WHAT THE TASK ASKS: When the material ends, stop; until then, set down every line exactly.

Content starts

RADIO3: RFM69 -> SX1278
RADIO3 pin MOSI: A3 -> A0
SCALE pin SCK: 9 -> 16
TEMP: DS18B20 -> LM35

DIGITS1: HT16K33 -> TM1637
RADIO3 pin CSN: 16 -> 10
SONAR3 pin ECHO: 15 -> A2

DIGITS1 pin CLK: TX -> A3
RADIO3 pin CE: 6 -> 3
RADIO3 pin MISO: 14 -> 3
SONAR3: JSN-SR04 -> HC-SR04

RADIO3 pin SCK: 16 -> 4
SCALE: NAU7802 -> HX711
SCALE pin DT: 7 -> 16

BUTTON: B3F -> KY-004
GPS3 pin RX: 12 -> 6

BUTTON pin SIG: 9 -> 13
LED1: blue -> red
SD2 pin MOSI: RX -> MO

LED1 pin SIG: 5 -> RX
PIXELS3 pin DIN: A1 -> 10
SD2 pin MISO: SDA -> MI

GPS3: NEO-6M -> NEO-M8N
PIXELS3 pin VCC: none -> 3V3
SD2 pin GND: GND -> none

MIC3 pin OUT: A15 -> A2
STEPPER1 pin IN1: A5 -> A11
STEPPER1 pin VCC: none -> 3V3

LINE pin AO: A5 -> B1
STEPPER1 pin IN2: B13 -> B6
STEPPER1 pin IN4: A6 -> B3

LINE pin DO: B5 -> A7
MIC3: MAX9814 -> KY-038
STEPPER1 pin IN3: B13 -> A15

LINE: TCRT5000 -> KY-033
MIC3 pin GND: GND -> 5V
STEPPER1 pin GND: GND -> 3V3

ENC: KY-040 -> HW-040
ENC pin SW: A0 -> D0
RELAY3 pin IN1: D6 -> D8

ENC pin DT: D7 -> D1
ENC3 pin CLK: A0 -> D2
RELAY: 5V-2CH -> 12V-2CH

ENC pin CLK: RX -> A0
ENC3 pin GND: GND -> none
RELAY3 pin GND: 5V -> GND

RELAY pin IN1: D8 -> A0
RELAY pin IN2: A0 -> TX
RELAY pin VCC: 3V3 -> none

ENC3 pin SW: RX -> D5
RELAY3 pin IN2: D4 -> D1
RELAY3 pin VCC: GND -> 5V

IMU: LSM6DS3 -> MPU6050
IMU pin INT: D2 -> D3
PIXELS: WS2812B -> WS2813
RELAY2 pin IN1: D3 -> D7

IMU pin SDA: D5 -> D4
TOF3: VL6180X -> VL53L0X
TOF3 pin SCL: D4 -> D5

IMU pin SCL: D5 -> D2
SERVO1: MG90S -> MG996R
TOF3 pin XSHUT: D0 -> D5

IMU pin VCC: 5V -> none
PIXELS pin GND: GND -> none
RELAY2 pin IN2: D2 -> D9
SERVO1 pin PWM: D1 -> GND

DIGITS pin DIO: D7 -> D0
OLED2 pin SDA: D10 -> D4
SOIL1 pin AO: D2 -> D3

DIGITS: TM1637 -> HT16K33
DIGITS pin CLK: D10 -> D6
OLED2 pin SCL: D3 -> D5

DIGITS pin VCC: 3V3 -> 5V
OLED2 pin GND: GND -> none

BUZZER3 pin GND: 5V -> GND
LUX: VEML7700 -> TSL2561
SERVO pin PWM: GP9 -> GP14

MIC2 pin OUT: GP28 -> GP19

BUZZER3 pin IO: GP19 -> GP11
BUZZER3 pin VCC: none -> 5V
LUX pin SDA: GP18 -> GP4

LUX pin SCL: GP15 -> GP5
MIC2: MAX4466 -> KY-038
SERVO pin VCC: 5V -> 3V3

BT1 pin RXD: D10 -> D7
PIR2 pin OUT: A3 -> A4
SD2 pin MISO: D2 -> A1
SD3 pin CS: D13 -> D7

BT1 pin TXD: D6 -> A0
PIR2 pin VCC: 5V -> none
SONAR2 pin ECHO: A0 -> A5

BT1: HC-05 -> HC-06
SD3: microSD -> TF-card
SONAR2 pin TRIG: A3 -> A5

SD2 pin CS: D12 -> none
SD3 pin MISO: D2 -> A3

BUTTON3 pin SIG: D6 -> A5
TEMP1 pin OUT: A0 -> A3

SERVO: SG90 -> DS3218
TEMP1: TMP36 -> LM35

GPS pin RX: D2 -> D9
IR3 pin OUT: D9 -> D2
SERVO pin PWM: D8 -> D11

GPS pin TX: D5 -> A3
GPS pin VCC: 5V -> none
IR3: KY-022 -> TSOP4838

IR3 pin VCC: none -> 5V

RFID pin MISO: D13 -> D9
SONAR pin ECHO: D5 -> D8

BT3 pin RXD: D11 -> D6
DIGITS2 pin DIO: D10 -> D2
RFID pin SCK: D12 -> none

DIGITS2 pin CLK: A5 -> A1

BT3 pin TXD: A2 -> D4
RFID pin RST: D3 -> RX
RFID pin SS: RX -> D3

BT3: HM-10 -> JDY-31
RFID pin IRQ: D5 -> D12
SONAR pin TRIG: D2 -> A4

Content ends

TASK ANSWER:
RADIO3: RFM69 -> SX1278
RADIO3 pin MOSI: A3 -> A0
SCALE pin SCK: 9 -> 16
TEMP: DS18B20 -> LM35

DIGITS1: HT16K33 -> TM1637
RADIO3 pin CSN: 16 -> 10
SONAR3 pin ECHO: 15 -> A2

DIGITS1 pin CLK: TX -> A3
RADIO3 pin CE: 6 -> 3
RADIO3 pin MISO: 14 -> 3
SONAR3: JSN-SR04 -> HC-SR04

RADIO3 pin SCK: 16 -> 4
SCALE: NAU7802 -> HX711
SCALE pin DT: 7 -> 16

BUTTON: B3F -> KY-004
GPS3 pin RX: 12 -> 6

BUTTON pin SIG: 9 -> 13
LED1: blue -> red
SD2 pin MOSI: RX -> MO

LED1 pin SIG: 5 -> RX
PIXELS3 pin DIN: A1 -> 10
SD2 pin MISO: SDA -> MI

GPS3: NEO-6M -> NEO-M8N
PIXELS3 pin VCC: none -> 3V3
SD2 pin GND: GND -> none

MIC3 pin OUT: A15 -> A2
STEPPER1 pin IN1: A5 -> A11
STEPPER1 pin VCC: none -> 3V3

LINE pin AO: A5 -> B1
STEPPER1 pin IN2: B13 -> B6
STEPPER1 pin IN4: A6 -> B3

LINE pin DO: B5 -> A7
MIC3: MAX9814 -> KY-038
STEPPER1 pin IN3: B13 -> A15

LINE: TCRT5000 -> KY-033
MIC3 pin GND: GND -> 5V
STEPPER1 pin GND: GND -> 3V3

ENC: KY-040 -> HW-040
ENC pin SW: A0 -> D0
RELAY3 pin IN1: D6 -> D8

ENC pin DT: D7 -> D1
ENC3 pin CLK: A0 -> D2
RELAY: 5V-2CH -> 12V-2CH

ENC pin CLK: RX -> A0
ENC3 pin GND: GND -> none
RELAY3 pin GND: 5V -> GND

RELAY pin IN1: D8 -> A0
RELAY pin IN2: A0 -> TX
RELAY pin VCC: 3V3 -> none

ENC3 pin SW: RX -> D5
RELAY3 pin IN2: D4 -> D1
RELAY3 pin VCC: GND -> 5V

IMU: LSM6DS3 -> MPU6050
IMU pin INT: D2 -> D3
PIXELS: WS2812B -> WS2813
RELAY2 pin IN1: D3 -> D7

IMU pin SDA: D5 -> D4
TOF3: VL6180X -> VL53L0X
TOF3 pin SCL: D4 -> D5

IMU pin SCL: D5 -> D2
SERVO1: MG90S -> MG996R
TOF3 pin XSHUT: D0 -> D5

IMU pin VCC: 5V -> none
PIXELS pin GND: GND -> none
RELAY2 pin IN2: D2 -> D9
SERVO1 pin PWM: D1 -> GND

DIGITS pin DIO: D7 -> D0
OLED2 pin SDA: D10 -> D4
SOIL1 pin AO: D2 -> D3

DIGITS: TM1637 -> HT16K33
DIGITS pin CLK: D10 -> D6
OLED2 pin SCL: D3 -> D5

DIGITS pin VCC: 3V3 -> 5V
OLED2 pin GND: GND -> none

BUZZER3 pin GND: 5V -> GND
LUX: VEML7700 -> TSL2561
SERVO pin PWM: GP9 -> GP14

MIC2 pin OUT: GP28 -> GP19

BUZZER3 pin IO: GP19 -> GP11
BUZZER3 pin VCC: none -> 5V
LUX pin SDA: GP18 -> GP4

LUX pin SCL: GP15 -> GP5
MIC2: MAX4466 -> KY-038
SERVO pin VCC: 5V -> 3V3

BT1 pin RXD: D10 -> D7
PIR2 pin OUT: A3 -> A4
SD2 pin MISO: D2 -> A1
SD3 pin CS: D13 -> D7

BT1 pin TXD: D6 -> A0
PIR2 pin VCC: 5V -> none
SONAR2 pin ECHO: A0 -> A5

BT1: HC-05 -> HC-06
SD3: microSD -> TF-card
SONAR2 pin TRIG: A3 -> A5

SD2 pin CS: D12 -> none
SD3 pin MISO: D2 -> A3

BUTTON3 pin SIG: D6 -> A5
TEMP1 pin OUT: A0 -> A3

SERVO: SG90 -> DS3218
TEMP1: TMP36 -> LM35

GPS pin RX: D2 -> D9
IR3 pin OUT: D9 -> D2
SERVO pin PWM: D8 -> D11

GPS pin TX: D5 -> A3
GPS pin VCC: 5V -> none
IR3: KY-022 -> TSOP4838

IR3 pin VCC: none -> 5V

RFID pin MISO: D13 -> D9
SONAR pin ECHO: D5 -> D8

BT3 pin RXD: D11 -> D6
DIGITS2 pin DIO: D10 -> D2
RFID pin SCK: D12 -> none

DIGITS2 pin CLK: A5 -> A1

BT3 pin TXD: A2 -> D4
RFID pin RST: D3 -> RX
RFID pin SS: RX -> D3

BT3: HM-10 -> JDY-31
RFID pin IRQ: D5 -> D12
SONAR pin TRIG: D2 -> A4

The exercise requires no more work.